● WORK TO BE COMPLETED
From the data that follows, print exactly the lines starting at the one containing "camera: 165 degrees right, 5 degrees down" and ending at the one containing "turquoise box [369,307,462,395]"; include both of them and nothing more.

● SUPPLIED DATA

*** Begin section ***

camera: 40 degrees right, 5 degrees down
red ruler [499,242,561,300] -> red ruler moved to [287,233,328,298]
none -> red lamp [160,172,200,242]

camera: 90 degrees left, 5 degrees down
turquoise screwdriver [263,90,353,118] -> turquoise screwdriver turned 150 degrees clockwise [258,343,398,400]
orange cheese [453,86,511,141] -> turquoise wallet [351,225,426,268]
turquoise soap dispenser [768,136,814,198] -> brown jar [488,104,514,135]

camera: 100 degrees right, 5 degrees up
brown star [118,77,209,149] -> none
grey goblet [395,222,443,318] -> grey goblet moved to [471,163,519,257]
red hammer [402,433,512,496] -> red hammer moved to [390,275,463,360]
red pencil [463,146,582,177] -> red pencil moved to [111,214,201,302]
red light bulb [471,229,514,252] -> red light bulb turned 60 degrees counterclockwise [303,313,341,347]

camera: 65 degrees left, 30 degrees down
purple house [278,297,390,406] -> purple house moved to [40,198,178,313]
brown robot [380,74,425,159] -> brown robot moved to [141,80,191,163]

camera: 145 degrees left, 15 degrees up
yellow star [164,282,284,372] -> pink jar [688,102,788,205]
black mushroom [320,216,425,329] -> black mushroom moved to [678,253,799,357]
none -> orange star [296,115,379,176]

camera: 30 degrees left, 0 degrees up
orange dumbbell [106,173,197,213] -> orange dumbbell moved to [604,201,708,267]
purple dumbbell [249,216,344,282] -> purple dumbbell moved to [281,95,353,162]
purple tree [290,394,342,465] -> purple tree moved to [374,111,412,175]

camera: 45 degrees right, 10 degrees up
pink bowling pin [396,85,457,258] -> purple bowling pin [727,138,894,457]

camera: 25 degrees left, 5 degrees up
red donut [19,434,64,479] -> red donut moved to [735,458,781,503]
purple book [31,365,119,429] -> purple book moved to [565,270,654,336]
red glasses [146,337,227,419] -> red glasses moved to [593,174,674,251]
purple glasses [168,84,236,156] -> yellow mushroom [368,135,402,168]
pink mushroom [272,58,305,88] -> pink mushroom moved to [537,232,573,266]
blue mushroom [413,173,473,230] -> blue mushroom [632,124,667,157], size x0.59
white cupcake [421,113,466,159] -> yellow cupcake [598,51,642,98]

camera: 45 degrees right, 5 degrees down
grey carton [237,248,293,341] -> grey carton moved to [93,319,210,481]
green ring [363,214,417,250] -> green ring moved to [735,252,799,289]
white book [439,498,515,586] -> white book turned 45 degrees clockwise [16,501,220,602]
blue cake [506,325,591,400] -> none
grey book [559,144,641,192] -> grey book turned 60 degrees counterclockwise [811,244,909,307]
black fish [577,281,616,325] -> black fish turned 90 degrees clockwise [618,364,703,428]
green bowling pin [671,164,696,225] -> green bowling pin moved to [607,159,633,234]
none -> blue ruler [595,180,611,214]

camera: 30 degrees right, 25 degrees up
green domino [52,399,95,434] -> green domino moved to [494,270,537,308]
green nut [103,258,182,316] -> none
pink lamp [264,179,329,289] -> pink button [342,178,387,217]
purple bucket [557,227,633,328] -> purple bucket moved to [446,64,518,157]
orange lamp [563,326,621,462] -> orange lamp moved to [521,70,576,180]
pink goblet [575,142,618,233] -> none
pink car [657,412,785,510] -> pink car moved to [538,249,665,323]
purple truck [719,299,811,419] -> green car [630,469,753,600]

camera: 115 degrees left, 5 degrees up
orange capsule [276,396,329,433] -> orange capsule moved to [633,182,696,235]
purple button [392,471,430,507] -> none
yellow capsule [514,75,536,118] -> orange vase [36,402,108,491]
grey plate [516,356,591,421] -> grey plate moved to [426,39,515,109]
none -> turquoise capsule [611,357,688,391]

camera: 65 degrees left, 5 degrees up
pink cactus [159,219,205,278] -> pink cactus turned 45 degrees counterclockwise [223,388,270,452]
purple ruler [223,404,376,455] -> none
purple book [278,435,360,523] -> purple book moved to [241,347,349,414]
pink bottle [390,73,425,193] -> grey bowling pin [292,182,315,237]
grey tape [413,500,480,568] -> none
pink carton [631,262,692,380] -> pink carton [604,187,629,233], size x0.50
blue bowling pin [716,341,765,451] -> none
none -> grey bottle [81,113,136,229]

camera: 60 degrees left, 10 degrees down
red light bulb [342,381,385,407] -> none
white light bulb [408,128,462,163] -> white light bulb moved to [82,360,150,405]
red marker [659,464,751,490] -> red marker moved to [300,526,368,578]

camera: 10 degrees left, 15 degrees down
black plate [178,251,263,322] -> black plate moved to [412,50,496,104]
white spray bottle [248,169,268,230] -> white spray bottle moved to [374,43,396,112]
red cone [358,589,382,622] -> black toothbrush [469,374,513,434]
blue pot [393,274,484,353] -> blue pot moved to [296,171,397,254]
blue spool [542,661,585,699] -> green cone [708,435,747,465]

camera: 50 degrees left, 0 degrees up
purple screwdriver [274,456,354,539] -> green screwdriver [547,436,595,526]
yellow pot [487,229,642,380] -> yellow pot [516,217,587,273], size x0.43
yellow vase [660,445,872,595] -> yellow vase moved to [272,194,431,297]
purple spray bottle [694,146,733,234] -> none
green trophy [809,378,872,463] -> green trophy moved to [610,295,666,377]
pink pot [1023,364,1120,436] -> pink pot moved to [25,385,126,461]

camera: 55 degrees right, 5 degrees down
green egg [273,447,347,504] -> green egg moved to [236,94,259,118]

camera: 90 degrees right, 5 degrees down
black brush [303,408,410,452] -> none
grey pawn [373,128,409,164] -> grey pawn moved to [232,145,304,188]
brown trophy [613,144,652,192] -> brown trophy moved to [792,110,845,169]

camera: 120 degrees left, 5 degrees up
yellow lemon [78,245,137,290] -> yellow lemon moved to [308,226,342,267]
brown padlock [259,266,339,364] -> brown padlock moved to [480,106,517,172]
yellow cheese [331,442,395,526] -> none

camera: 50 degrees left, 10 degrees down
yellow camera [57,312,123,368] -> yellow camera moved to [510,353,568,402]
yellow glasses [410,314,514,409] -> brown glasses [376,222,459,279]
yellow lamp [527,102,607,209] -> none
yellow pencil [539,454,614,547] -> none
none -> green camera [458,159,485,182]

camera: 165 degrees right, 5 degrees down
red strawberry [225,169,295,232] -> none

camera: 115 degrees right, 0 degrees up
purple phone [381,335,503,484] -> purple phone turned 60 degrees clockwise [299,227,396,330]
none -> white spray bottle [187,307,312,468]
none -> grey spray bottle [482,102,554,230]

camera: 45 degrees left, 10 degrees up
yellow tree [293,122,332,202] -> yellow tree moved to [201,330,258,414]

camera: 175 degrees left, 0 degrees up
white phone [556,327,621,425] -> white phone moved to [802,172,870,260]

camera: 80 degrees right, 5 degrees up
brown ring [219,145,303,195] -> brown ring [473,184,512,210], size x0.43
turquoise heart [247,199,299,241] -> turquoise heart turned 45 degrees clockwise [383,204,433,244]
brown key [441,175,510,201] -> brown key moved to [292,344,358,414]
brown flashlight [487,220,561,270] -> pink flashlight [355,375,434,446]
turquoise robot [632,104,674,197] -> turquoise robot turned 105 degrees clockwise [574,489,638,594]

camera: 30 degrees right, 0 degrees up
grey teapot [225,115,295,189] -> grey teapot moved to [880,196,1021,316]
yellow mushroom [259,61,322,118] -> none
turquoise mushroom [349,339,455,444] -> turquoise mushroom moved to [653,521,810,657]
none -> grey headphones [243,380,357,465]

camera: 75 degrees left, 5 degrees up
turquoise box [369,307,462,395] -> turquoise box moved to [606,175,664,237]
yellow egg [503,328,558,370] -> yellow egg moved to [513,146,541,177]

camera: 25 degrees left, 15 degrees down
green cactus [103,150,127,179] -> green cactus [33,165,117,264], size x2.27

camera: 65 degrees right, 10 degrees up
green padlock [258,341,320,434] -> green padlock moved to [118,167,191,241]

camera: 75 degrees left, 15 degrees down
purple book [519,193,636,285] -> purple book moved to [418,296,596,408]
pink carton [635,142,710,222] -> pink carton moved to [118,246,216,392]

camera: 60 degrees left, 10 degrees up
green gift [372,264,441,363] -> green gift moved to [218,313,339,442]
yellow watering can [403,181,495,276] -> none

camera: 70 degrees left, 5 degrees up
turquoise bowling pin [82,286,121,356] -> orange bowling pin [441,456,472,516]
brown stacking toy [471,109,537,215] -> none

*** End section ***

● REPLY
camera: 165 degrees right, 5 degrees down
red strawberry [225,169,295,232] -> none

camera: 115 degrees right, 0 degrees up
purple phone [381,335,503,484] -> purple phone turned 60 degrees clockwise [299,227,396,330]
none -> white spray bottle [187,307,312,468]
none -> grey spray bottle [482,102,554,230]

camera: 45 degrees left, 10 degrees up
yellow tree [293,122,332,202] -> yellow tree moved to [201,330,258,414]

camera: 175 degrees left, 0 degrees up
white phone [556,327,621,425] -> white phone moved to [802,172,870,260]

camera: 80 degrees right, 5 degrees up
brown ring [219,145,303,195] -> brown ring [473,184,512,210], size x0.43
turquoise heart [247,199,299,241] -> turquoise heart turned 45 degrees clockwise [383,204,433,244]
brown key [441,175,510,201] -> brown key moved to [292,344,358,414]
brown flashlight [487,220,561,270] -> pink flashlight [355,375,434,446]
turquoise robot [632,104,674,197] -> turquoise robot turned 105 degrees clockwise [574,489,638,594]

camera: 30 degrees right, 0 degrees up
grey teapot [225,115,295,189] -> grey teapot moved to [880,196,1021,316]
yellow mushroom [259,61,322,118] -> none
turquoise mushroom [349,339,455,444] -> turquoise mushroom moved to [653,521,810,657]
none -> grey headphones [243,380,357,465]

camera: 75 degrees left, 5 degrees up
turquoise box [369,307,462,395] -> turquoise box moved to [606,175,664,237]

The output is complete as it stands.